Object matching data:
◇ ◇ ◇ ◇

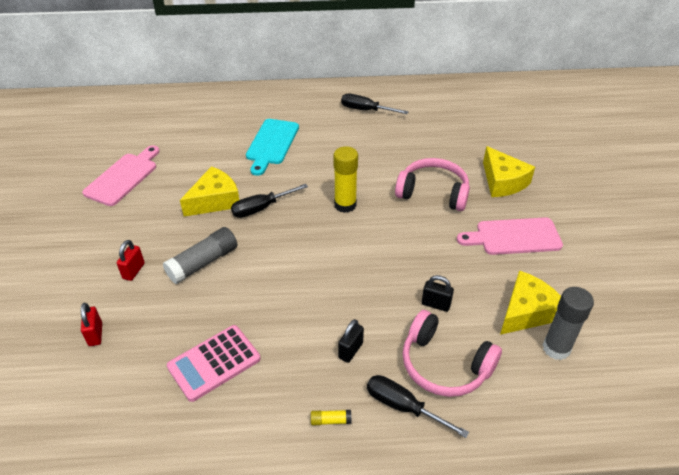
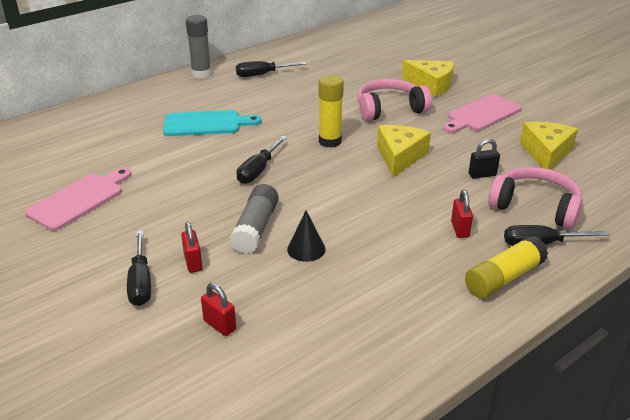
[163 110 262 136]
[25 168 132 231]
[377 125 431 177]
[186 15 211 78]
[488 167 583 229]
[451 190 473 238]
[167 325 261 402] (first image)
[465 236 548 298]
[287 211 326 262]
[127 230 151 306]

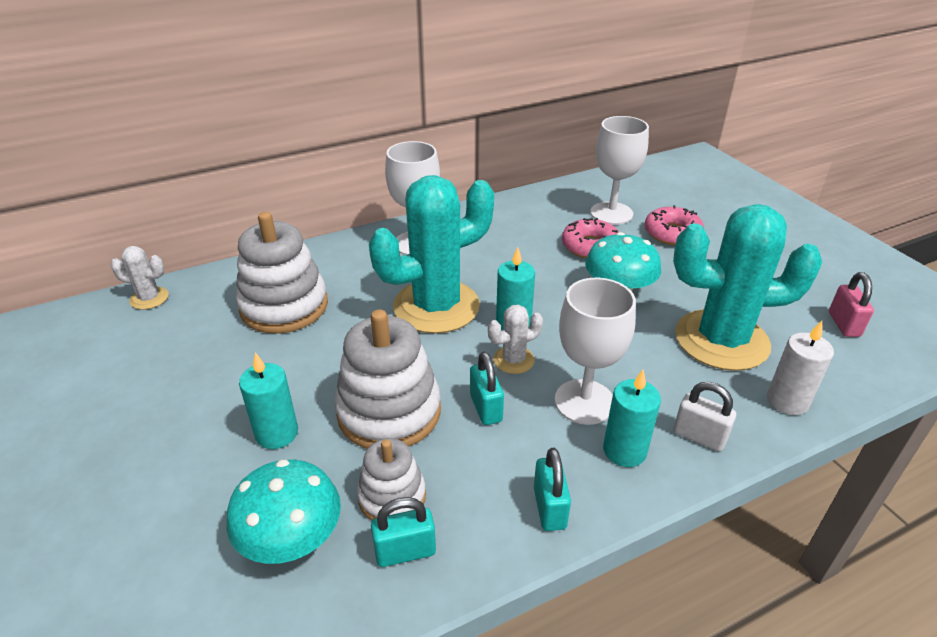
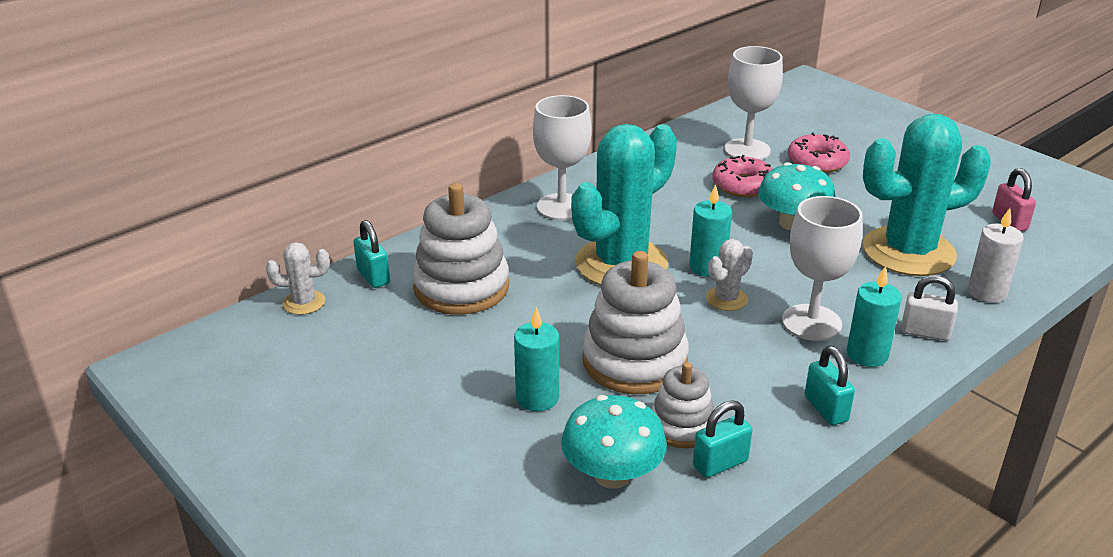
[353 220 390 288]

◇ ◇ ◇ ◇

- [EXERCISE AIM]:
Give the data above again in full and unchanged, skipping the pictures.

- [COMPLETED EXERCISE]:
[163 110 262 136]
[25 168 132 231]
[377 125 431 177]
[186 15 211 78]
[488 167 583 229]
[451 190 473 238]
[167 325 261 402] (first image)
[465 236 548 298]
[287 211 326 262]
[127 230 151 306]

[353 220 390 288]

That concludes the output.